> _ACTIVITY_
Can the lines below, from the one that holds "V2: AC 6V (DGND, IN) -> AC 24V (DGND, IN)" to the very end, be echoed exactly, with both ends included and no pictures?

> _RECORDS PROVIDED_

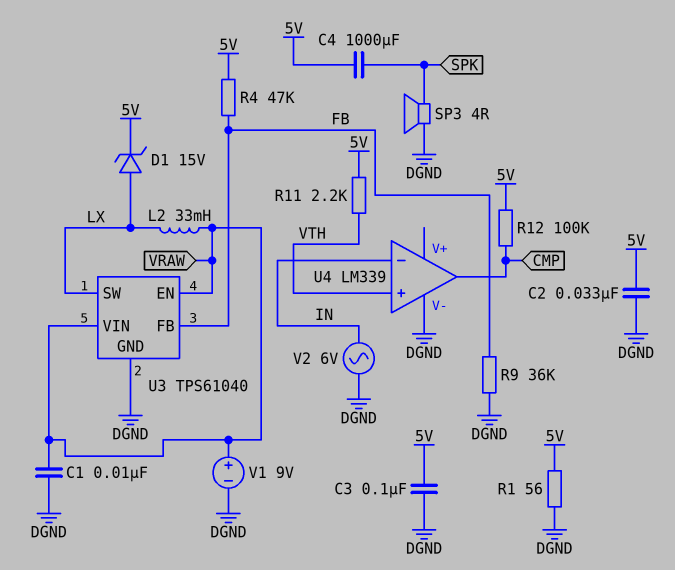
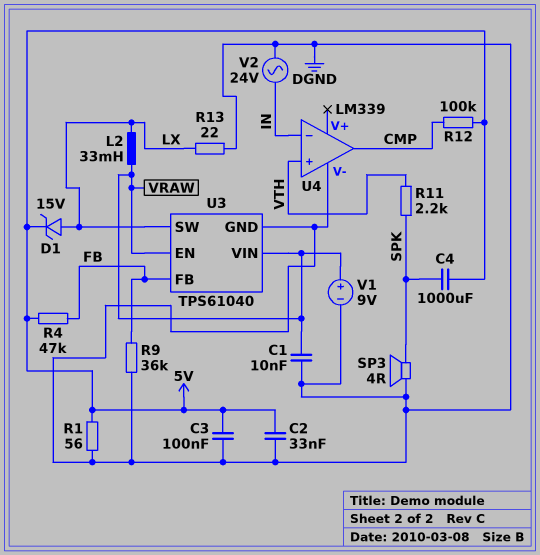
R11: 2.2k (5V, VTH) -> 2.2k (SPK, VTH)
R13: none -> 22 (DGND, LX)
V2: AC 6V (DGND, IN) -> AC 24V (DGND, IN)

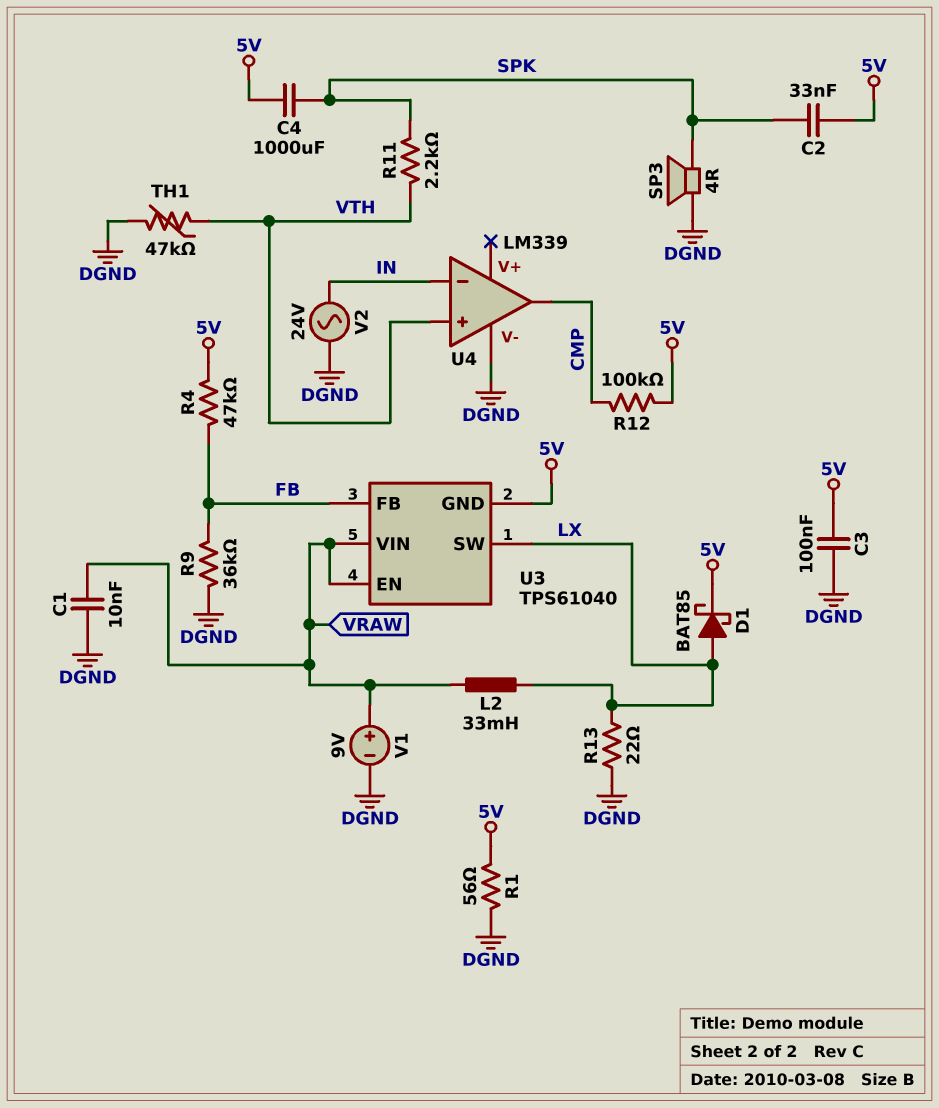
C2: 33nF (5V, DGND) -> 33nF (5V, SPK)
D1: zener 15V (A LX, K 5V) -> schottky BAT85 (A LX, K 5V)
TH1: none -> 47k (DGND, VTH)
U3 pin GND: DGND -> 5V

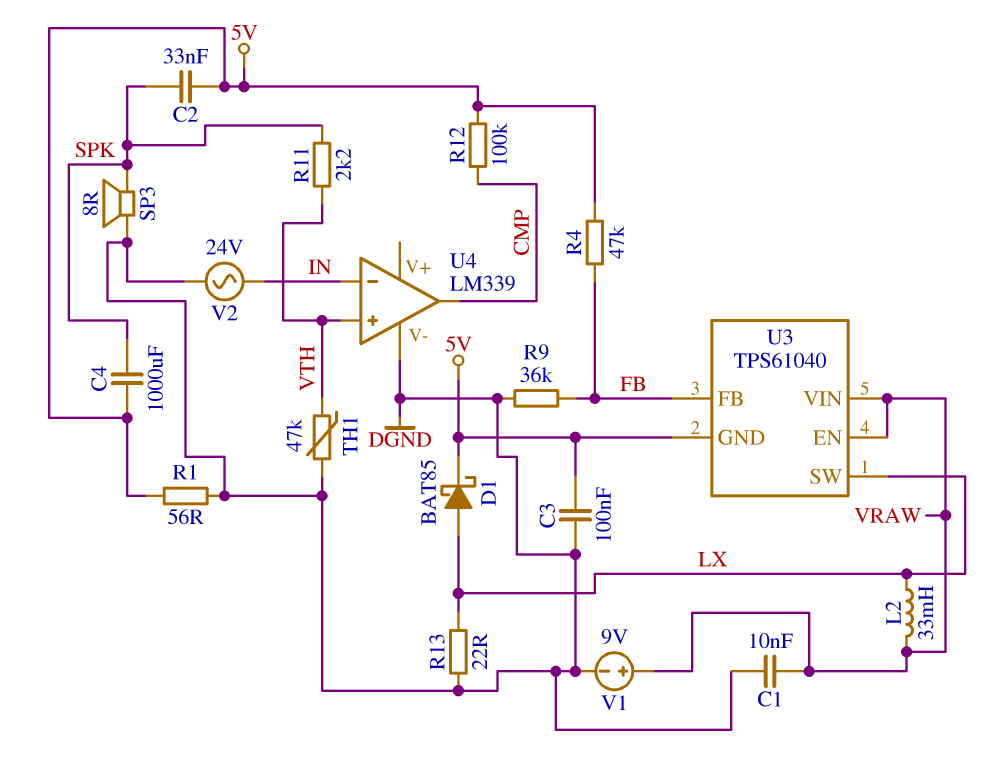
SP3: speaker 4R (DGND, SPK) -> speaker 8R (DGND, SPK)

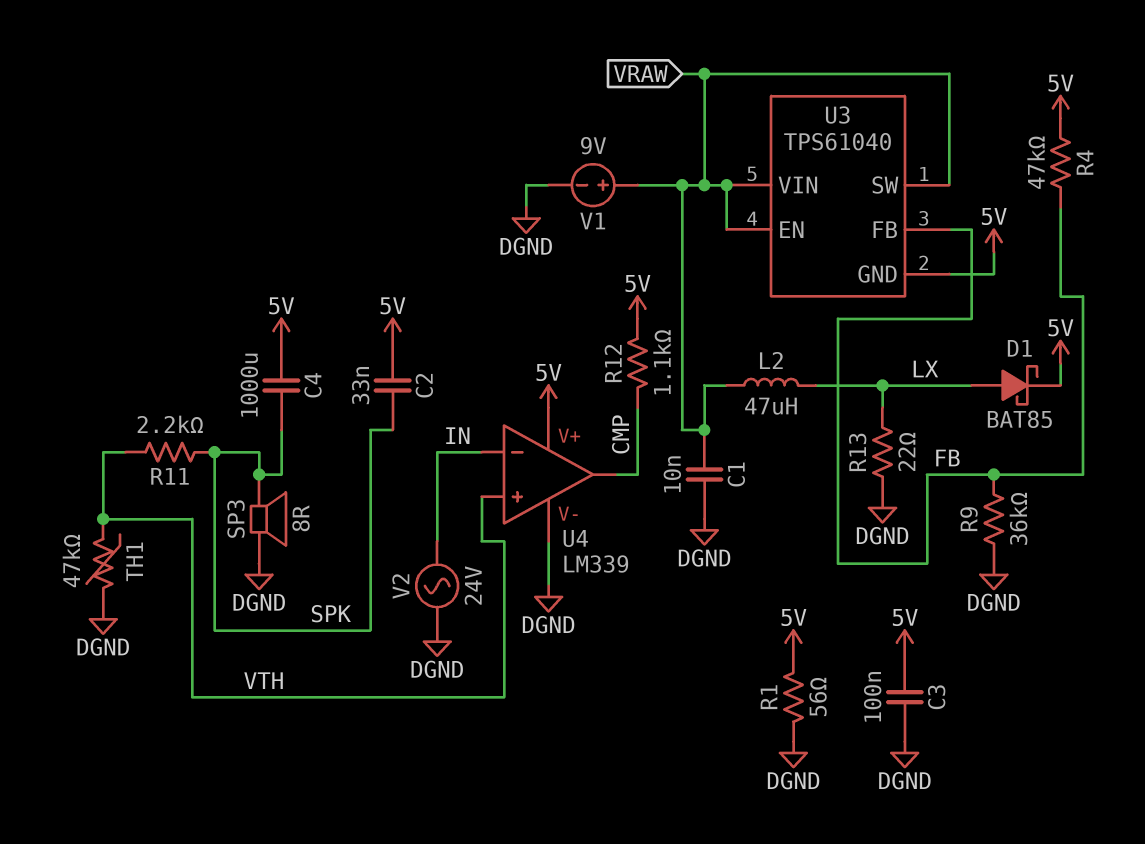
L2: 33mH (LX, VRAW) -> 47uH (LX, VRAW)
R12: 100k (5V, CMP) -> 1.1k (5V, CMP)
U3 pin SW: LX -> VRAW
U4 pin V+: none -> 5V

> _ANSWER BOX_
V2: AC 6V (DGND, IN) -> AC 24V (DGND, IN)

C2: 33nF (5V, DGND) -> 33nF (5V, SPK)
D1: zener 15V (A LX, K 5V) -> schottky BAT85 (A LX, K 5V)
TH1: none -> 47k (DGND, VTH)
U3 pin GND: DGND -> 5V

SP3: speaker 4R (DGND, SPK) -> speaker 8R (DGND, SPK)

L2: 33mH (LX, VRAW) -> 47uH (LX, VRAW)
R12: 100k (5V, CMP) -> 1.1k (5V, CMP)
U3 pin SW: LX -> VRAW
U4 pin V+: none -> 5V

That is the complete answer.